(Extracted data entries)
# # # # # # #

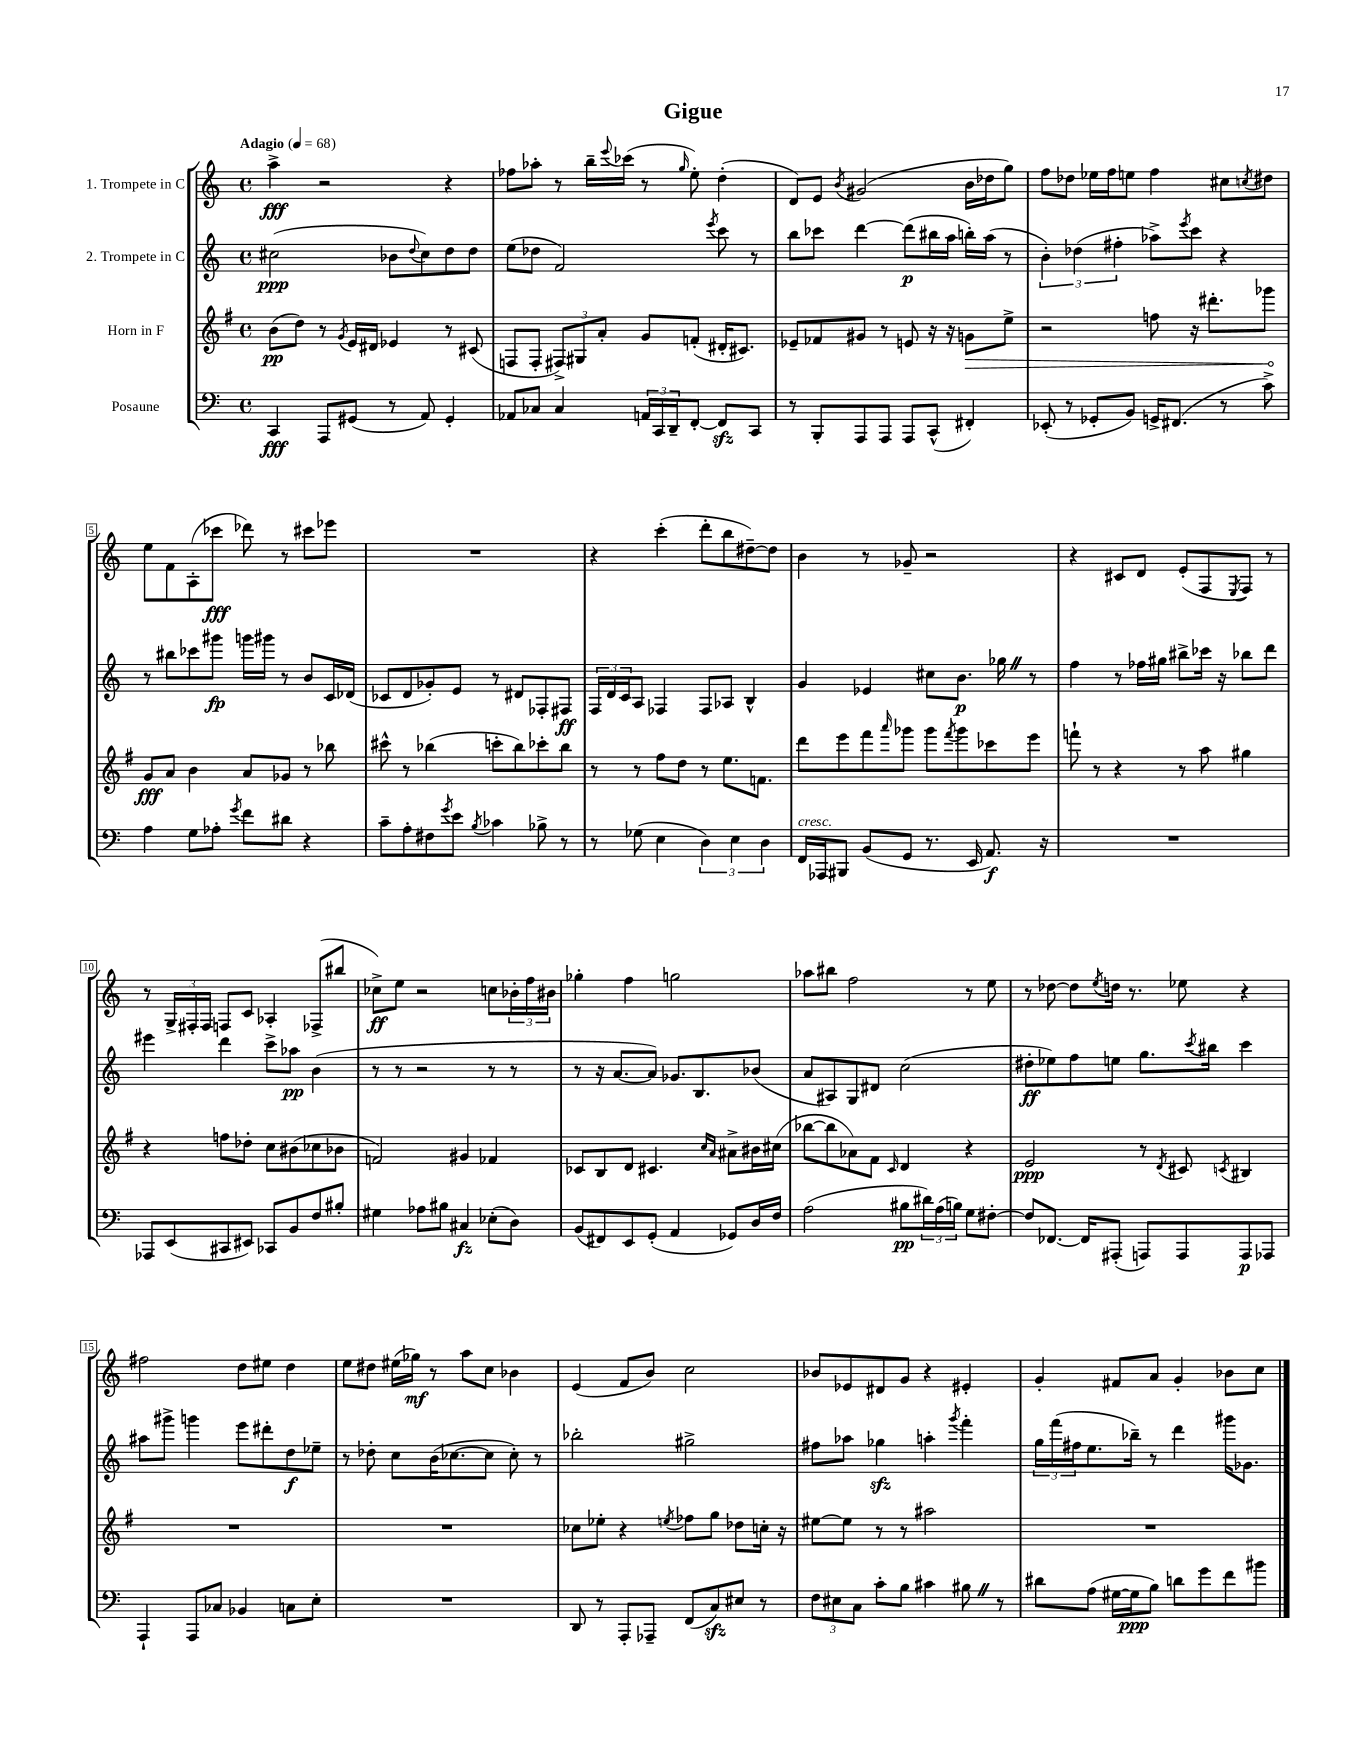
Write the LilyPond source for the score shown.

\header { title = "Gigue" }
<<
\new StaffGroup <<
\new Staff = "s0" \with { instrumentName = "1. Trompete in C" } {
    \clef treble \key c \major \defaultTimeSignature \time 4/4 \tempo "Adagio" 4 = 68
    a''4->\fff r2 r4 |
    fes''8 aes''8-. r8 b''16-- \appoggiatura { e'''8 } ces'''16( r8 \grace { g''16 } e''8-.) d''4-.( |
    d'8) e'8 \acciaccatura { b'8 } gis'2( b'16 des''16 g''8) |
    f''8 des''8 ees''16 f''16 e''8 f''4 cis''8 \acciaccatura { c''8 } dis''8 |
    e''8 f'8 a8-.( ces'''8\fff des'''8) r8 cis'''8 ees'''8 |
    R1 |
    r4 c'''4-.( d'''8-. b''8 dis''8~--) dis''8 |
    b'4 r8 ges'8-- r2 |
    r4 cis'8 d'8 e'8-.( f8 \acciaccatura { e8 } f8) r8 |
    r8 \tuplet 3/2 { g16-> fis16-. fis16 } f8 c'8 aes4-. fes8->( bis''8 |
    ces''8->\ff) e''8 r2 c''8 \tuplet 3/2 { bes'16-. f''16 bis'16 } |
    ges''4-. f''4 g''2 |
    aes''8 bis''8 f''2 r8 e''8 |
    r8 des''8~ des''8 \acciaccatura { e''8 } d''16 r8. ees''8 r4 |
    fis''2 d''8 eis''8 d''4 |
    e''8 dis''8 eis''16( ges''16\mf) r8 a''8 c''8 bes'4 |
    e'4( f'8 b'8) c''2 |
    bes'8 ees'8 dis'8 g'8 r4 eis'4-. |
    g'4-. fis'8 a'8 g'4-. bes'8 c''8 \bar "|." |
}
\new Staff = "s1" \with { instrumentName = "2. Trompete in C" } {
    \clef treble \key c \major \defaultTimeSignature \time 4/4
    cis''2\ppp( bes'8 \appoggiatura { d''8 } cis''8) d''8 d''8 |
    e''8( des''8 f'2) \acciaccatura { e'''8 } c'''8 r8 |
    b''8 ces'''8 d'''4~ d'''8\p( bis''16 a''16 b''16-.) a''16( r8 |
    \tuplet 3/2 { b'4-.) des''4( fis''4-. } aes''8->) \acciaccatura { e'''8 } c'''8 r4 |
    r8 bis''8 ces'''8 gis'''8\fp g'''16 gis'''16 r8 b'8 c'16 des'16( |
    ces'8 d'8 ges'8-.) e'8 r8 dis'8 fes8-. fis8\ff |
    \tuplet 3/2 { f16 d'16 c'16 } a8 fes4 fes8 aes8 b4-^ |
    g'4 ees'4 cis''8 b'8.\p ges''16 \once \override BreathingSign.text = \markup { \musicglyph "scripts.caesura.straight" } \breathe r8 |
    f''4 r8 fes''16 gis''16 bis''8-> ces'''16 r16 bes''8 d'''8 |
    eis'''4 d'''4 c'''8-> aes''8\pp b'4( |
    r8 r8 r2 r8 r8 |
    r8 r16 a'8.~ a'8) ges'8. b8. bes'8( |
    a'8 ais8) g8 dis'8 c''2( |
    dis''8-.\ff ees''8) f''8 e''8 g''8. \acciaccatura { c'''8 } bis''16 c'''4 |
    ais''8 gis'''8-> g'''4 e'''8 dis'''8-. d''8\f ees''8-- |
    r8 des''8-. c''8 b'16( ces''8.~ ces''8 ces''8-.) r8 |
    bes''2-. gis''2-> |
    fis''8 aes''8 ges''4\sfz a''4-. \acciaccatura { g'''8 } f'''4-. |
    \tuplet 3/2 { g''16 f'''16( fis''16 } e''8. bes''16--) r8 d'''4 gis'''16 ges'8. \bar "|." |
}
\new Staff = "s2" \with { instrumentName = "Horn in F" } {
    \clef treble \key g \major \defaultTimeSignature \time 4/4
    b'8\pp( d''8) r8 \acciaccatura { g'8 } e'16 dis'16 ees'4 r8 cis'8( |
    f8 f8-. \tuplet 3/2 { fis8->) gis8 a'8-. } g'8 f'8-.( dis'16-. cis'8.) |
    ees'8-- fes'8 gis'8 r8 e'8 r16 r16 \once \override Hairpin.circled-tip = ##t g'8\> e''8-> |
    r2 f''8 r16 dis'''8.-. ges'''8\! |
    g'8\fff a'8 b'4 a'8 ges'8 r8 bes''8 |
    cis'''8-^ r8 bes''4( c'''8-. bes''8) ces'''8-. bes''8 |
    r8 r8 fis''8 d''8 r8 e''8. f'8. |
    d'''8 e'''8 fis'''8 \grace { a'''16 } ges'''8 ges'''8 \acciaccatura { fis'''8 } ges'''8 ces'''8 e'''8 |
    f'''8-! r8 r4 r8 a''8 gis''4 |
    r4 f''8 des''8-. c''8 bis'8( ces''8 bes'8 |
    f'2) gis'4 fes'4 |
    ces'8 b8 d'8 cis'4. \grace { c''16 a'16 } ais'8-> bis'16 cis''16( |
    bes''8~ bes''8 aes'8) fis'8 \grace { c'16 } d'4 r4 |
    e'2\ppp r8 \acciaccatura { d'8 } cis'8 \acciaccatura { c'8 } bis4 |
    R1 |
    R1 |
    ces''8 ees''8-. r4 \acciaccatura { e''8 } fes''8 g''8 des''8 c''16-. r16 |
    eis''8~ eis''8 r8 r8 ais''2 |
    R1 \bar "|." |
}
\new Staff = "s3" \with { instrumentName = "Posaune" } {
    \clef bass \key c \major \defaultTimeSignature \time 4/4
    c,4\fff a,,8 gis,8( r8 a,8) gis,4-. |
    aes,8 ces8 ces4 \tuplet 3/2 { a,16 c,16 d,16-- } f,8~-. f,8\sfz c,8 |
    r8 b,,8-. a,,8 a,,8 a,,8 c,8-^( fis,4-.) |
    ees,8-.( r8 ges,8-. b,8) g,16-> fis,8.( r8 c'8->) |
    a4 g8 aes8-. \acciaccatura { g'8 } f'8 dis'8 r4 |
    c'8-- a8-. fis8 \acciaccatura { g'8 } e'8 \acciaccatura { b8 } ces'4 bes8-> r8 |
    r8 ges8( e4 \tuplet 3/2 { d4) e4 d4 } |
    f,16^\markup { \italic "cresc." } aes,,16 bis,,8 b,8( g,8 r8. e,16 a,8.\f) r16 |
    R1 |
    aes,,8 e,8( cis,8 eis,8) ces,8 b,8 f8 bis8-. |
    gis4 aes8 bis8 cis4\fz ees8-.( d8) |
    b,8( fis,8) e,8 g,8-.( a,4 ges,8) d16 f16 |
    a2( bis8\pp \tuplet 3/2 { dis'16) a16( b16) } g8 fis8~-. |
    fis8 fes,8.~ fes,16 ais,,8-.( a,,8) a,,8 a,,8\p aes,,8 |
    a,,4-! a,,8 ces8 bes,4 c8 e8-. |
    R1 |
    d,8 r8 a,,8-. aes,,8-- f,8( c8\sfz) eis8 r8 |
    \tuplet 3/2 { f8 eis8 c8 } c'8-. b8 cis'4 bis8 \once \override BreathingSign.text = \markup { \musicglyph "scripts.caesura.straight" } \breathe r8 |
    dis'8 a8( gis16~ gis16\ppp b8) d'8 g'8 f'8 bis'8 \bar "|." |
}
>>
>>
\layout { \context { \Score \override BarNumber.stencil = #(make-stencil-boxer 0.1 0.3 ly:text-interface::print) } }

# # # # # # #

The problem: Count the lines in the items above that contain the string "BreathingSign", treating uppercase and lowercase as distinct. Give only the number.

Exercise answer: 2